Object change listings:

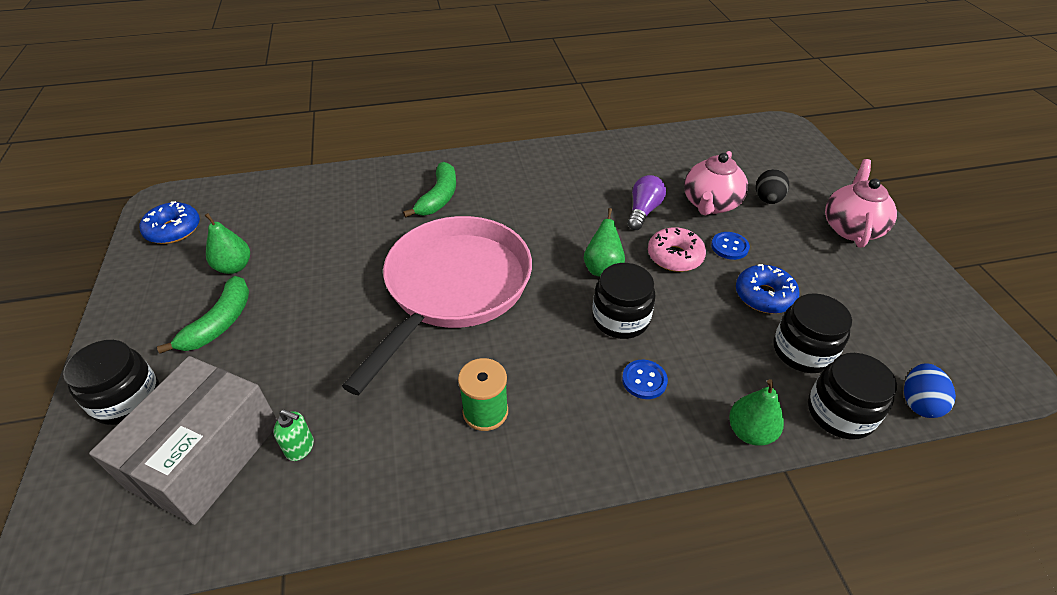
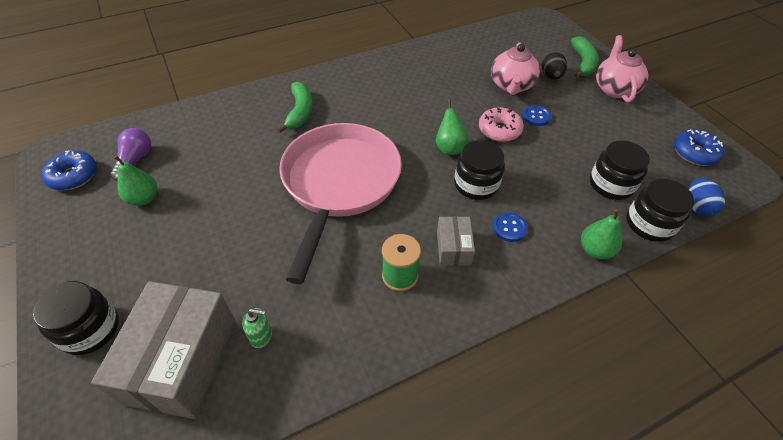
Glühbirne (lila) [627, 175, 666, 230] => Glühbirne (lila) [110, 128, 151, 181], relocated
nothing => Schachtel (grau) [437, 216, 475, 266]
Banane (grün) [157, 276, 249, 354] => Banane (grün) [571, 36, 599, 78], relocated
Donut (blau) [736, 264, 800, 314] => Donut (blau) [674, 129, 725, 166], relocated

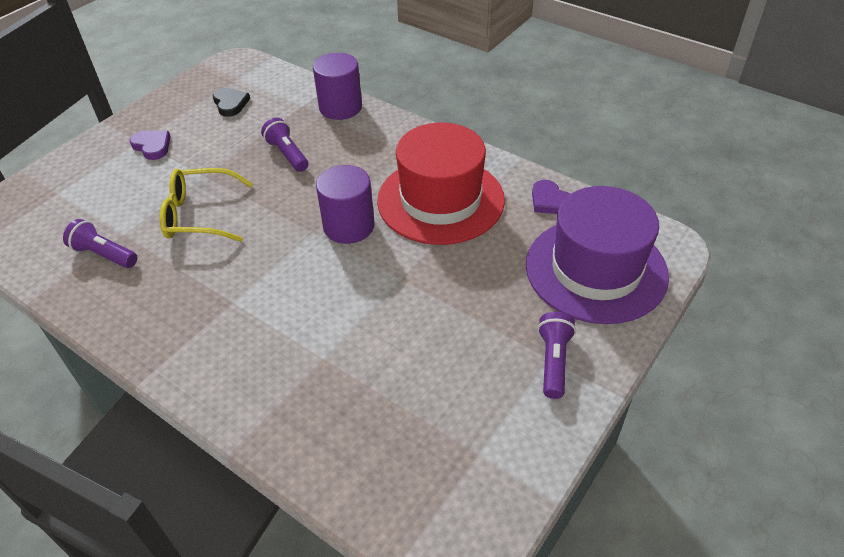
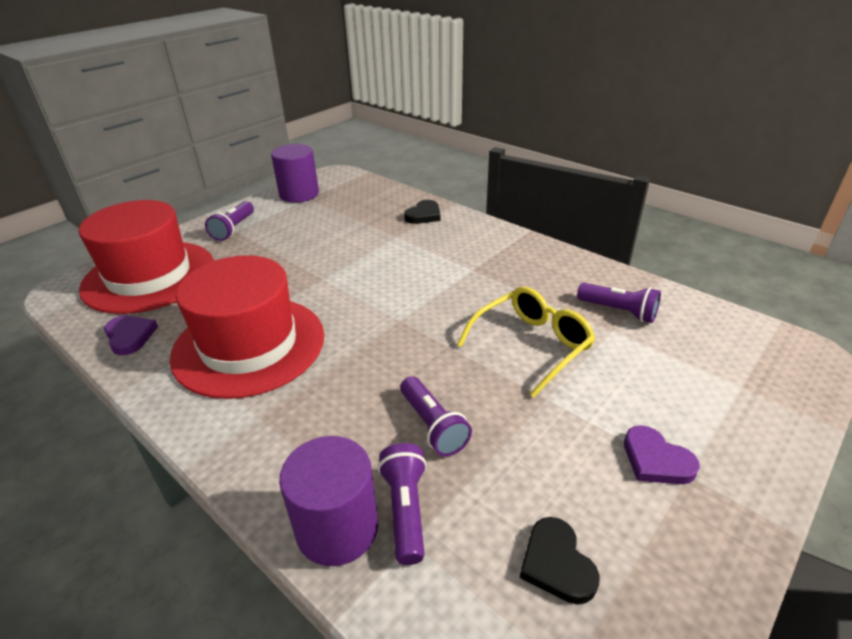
Hut (lila) [526, 186, 669, 324] => Hut (rot) [79, 200, 214, 314]
Vollzylinder (lila) [316, 165, 375, 244] => Vollzylinder (lila) [271, 144, 319, 203], relocated
nothing => Taschenlampe (lila) [378, 443, 427, 565]
nothing => Herz (schwarz) [404, 200, 441, 224]
Brille (gelb) [160, 168, 253, 242] => Brille (gelb) [457, 287, 595, 398], 45 degrees counterclockwise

> _WHAT YOU ARE ASKED TO DO_
From the line containing "nothing => Herz" through the last line of the entries above, print each line exactly as it stands.

> _RESPONSE_
nothing => Herz (schwarz) [404, 200, 441, 224]
Brille (gelb) [160, 168, 253, 242] => Brille (gelb) [457, 287, 595, 398], 45 degrees counterclockwise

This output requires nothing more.